**WORK REQUEST:**
Set down each record that follows exactly. Drop the images.

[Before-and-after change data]
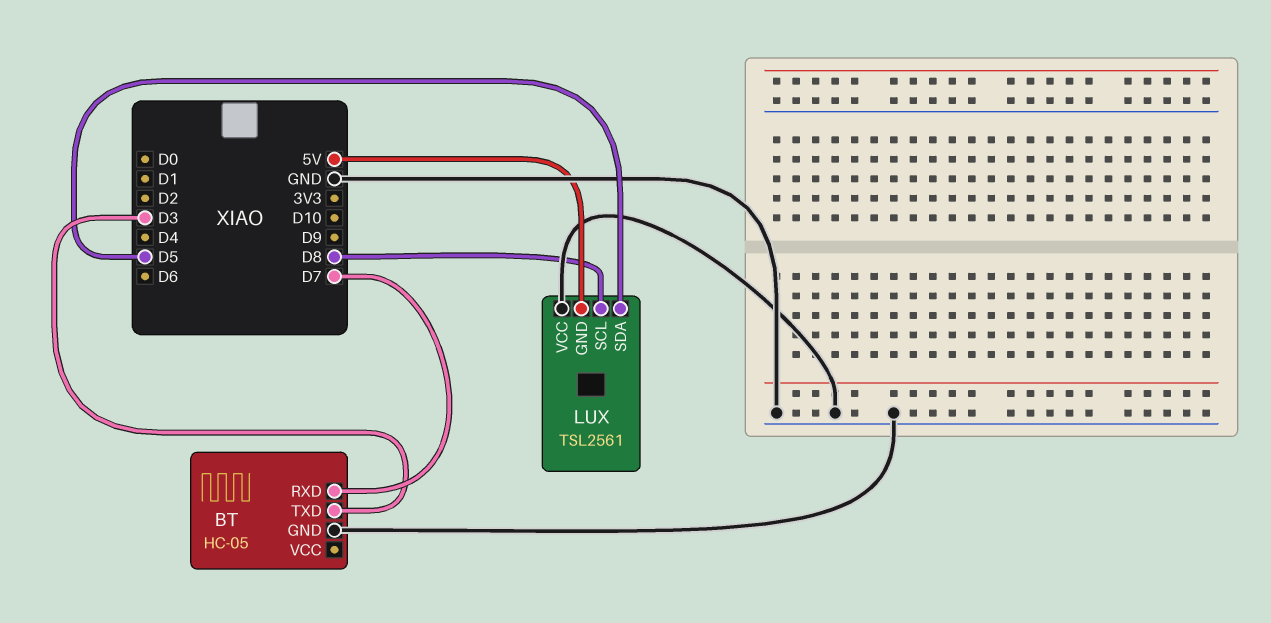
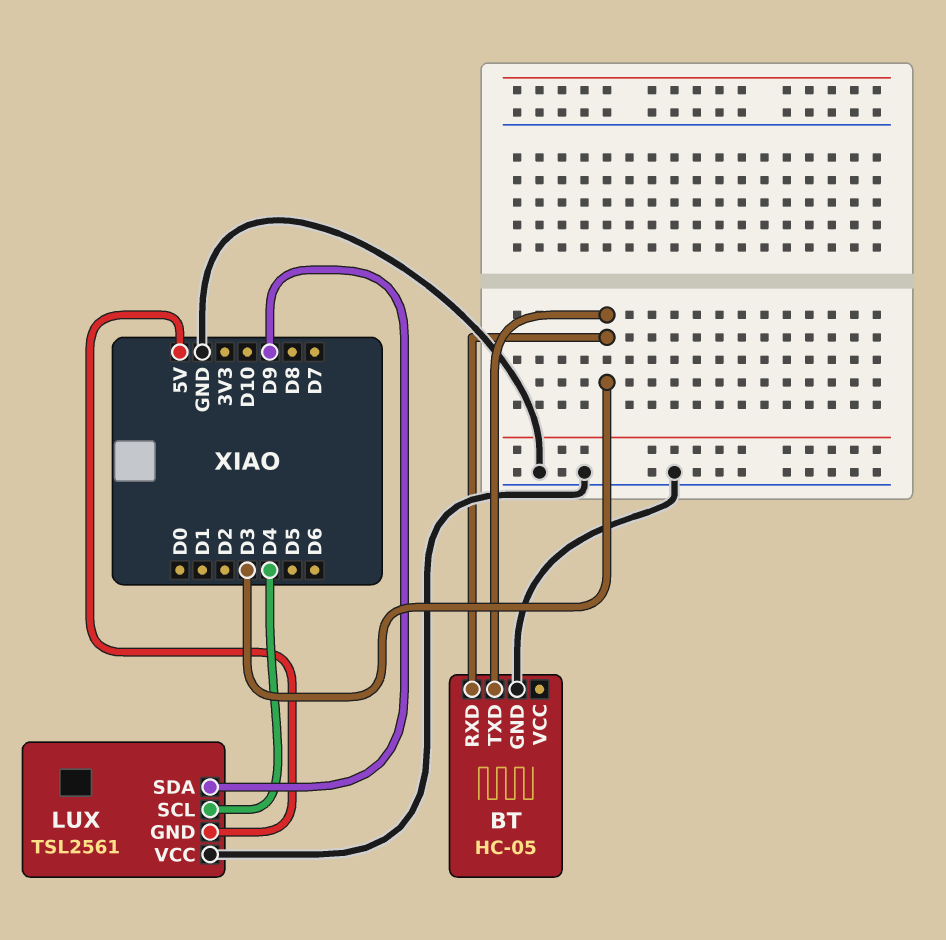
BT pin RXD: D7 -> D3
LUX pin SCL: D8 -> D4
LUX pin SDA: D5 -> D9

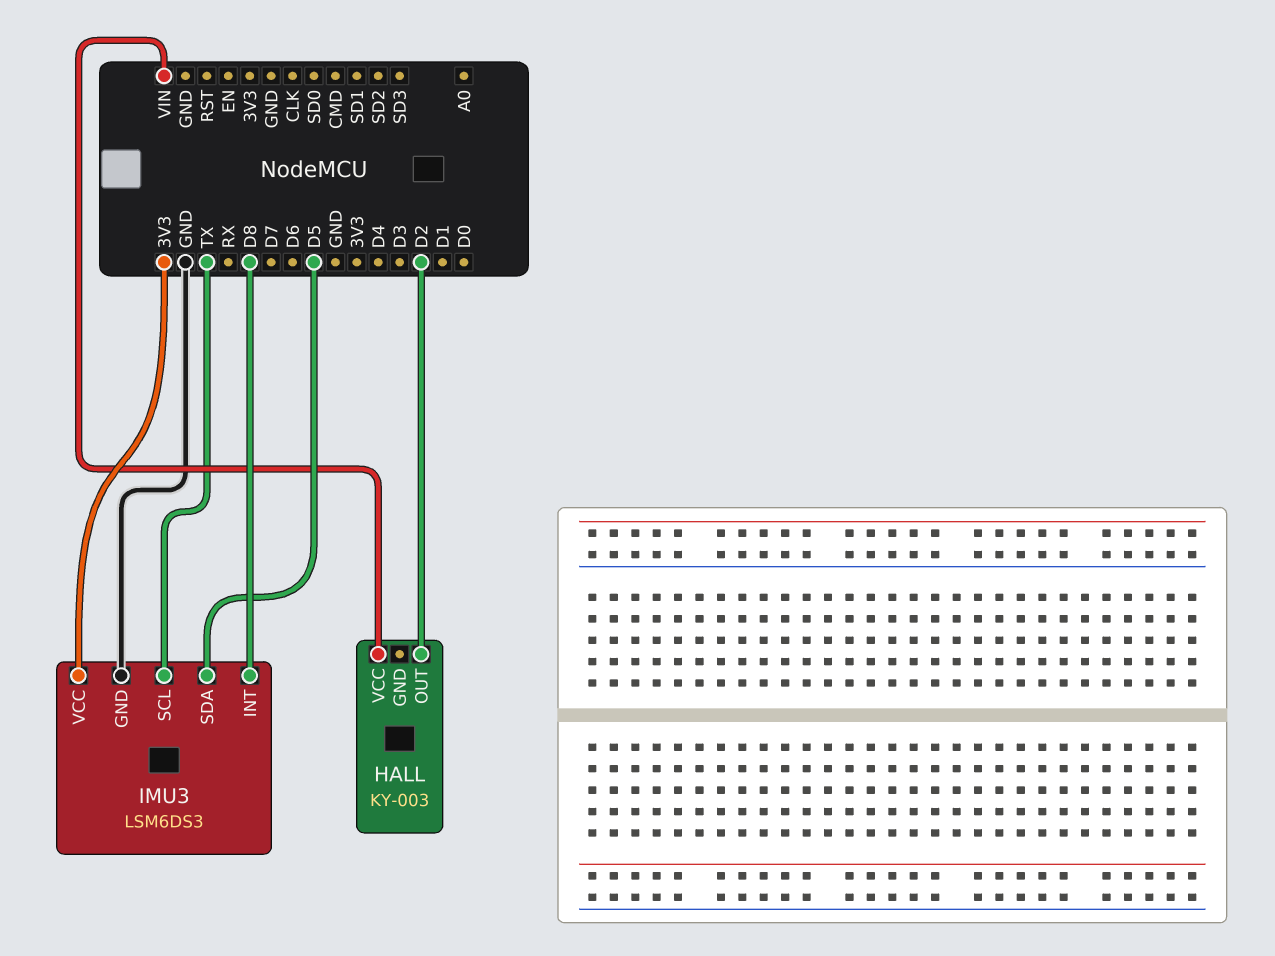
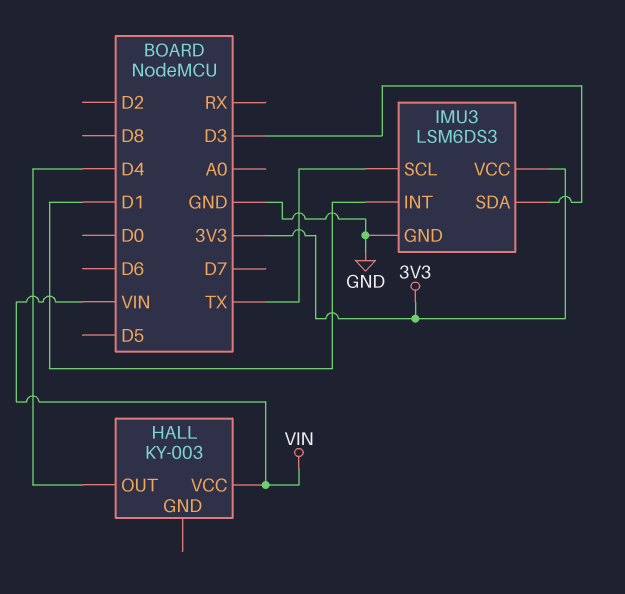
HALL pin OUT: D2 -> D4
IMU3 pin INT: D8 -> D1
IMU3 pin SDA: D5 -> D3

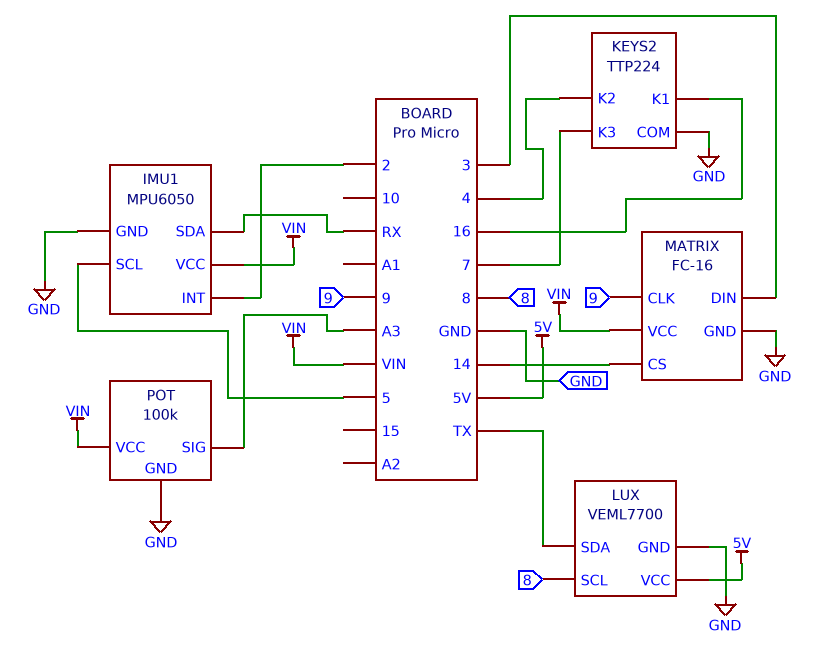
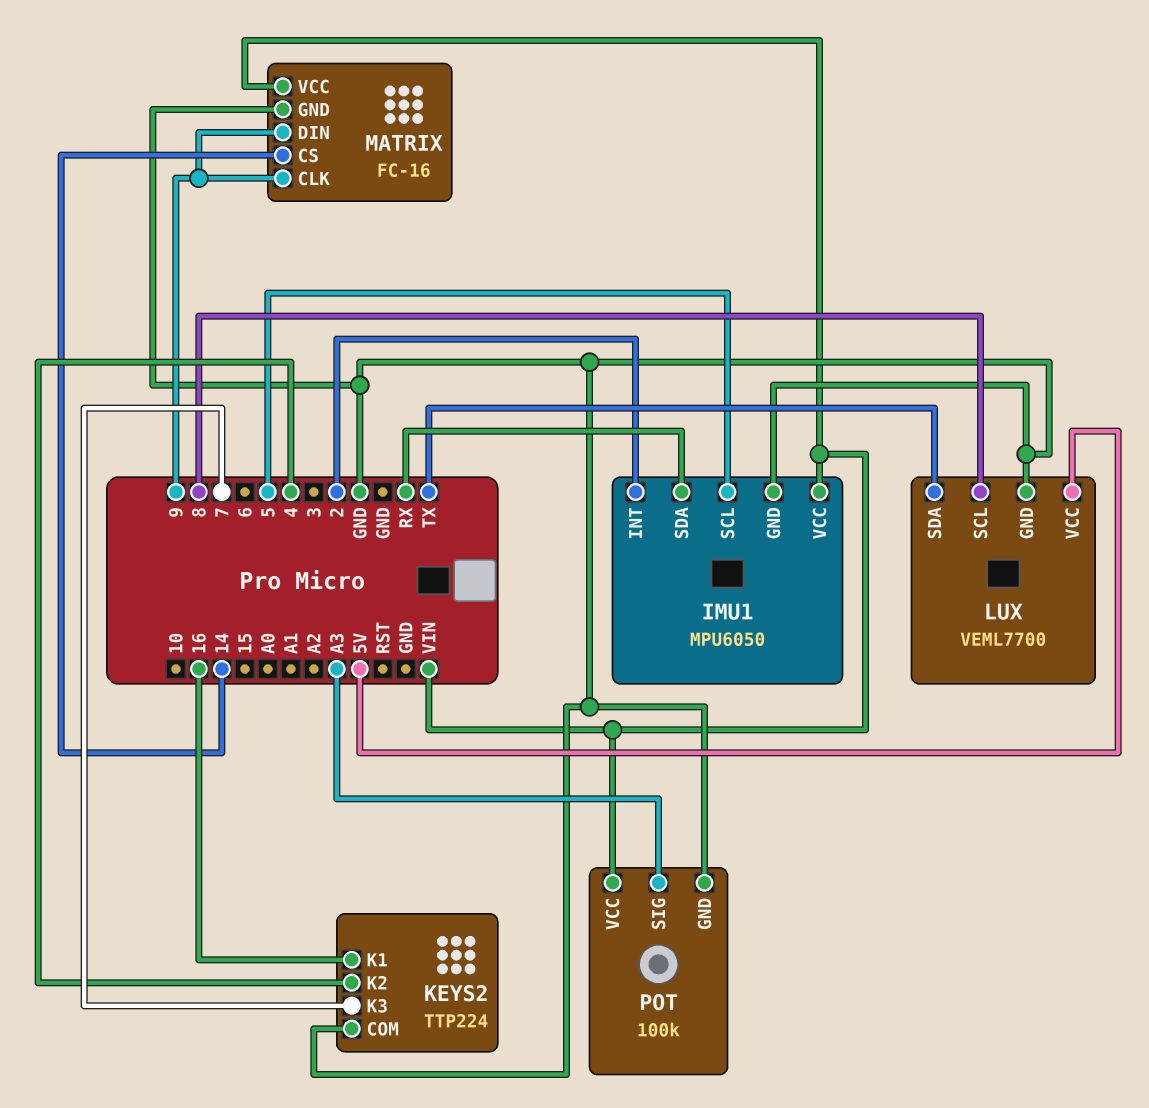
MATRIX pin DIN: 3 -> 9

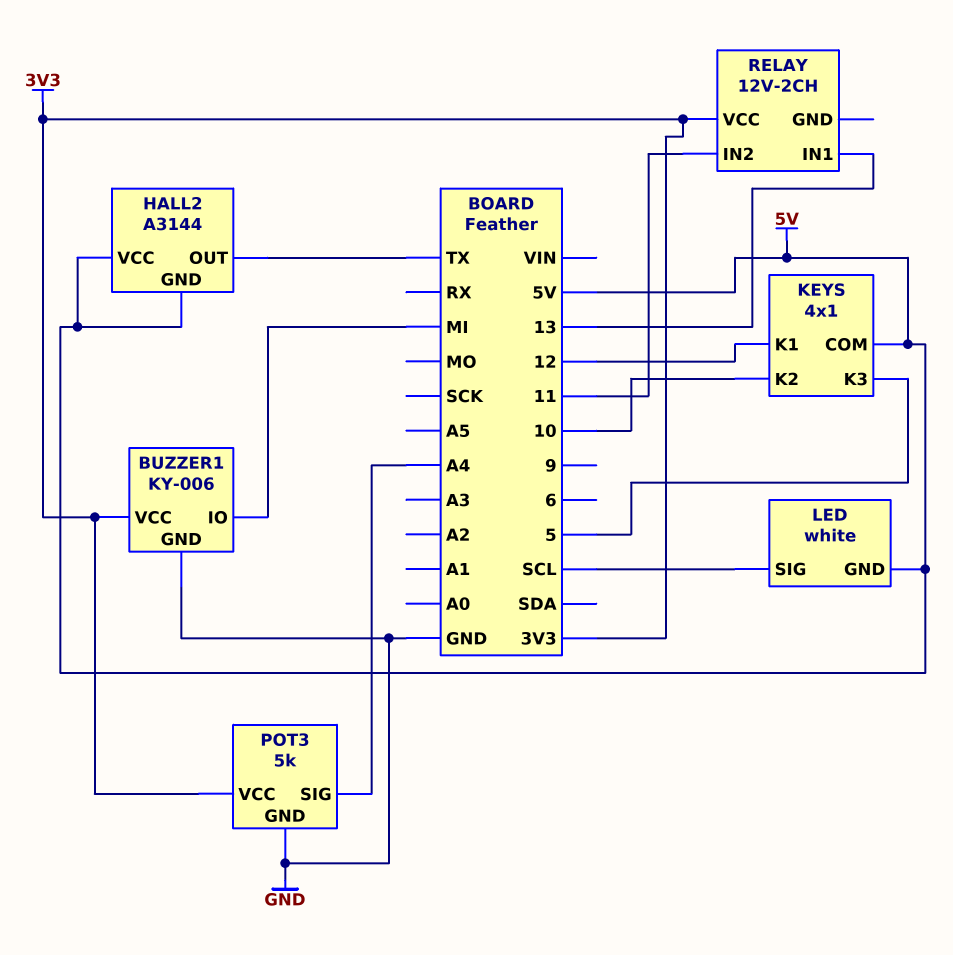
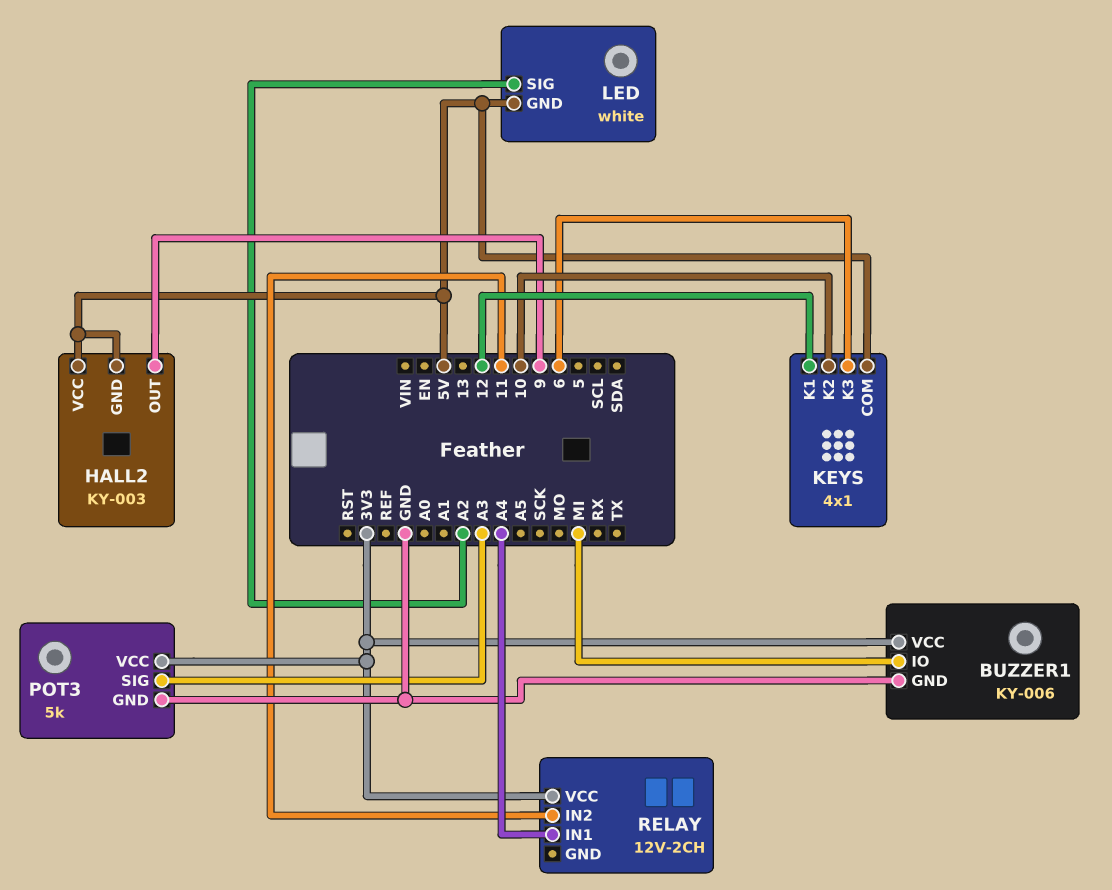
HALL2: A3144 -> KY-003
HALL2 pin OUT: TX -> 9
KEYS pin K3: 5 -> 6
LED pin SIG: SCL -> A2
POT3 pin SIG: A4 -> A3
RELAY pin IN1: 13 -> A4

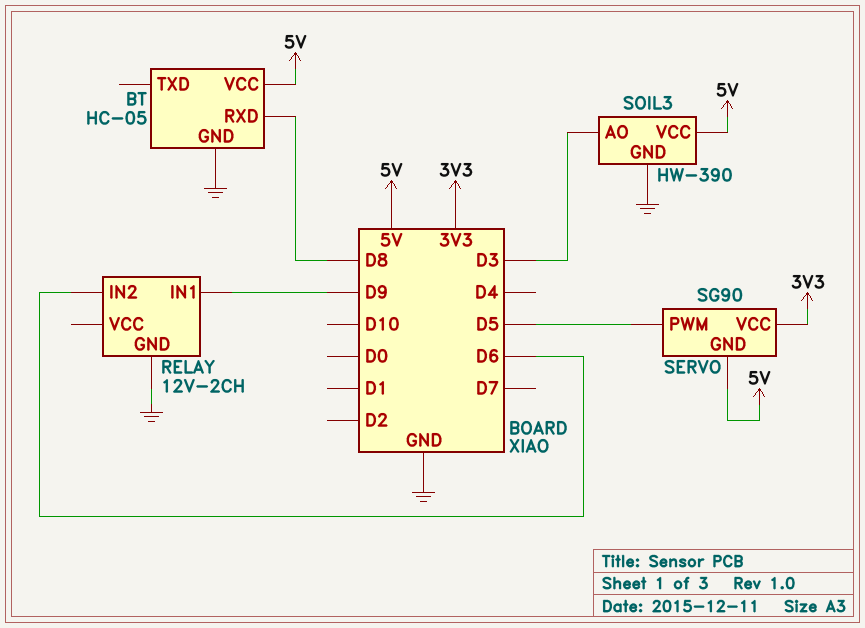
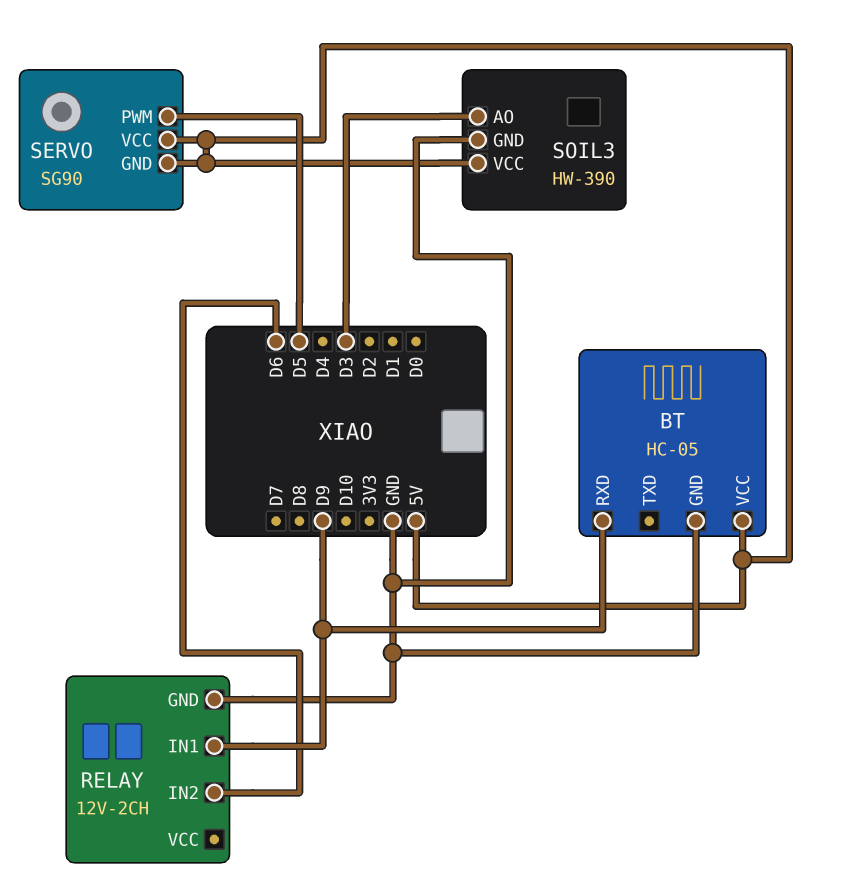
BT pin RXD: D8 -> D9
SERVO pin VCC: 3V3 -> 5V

**ANSWER:**
BT pin RXD: D7 -> D3
LUX pin SCL: D8 -> D4
LUX pin SDA: D5 -> D9

HALL pin OUT: D2 -> D4
IMU3 pin INT: D8 -> D1
IMU3 pin SDA: D5 -> D3

MATRIX pin DIN: 3 -> 9

HALL2: A3144 -> KY-003
HALL2 pin OUT: TX -> 9
KEYS pin K3: 5 -> 6
LED pin SIG: SCL -> A2
POT3 pin SIG: A4 -> A3
RELAY pin IN1: 13 -> A4

BT pin RXD: D8 -> D9
SERVO pin VCC: 3V3 -> 5V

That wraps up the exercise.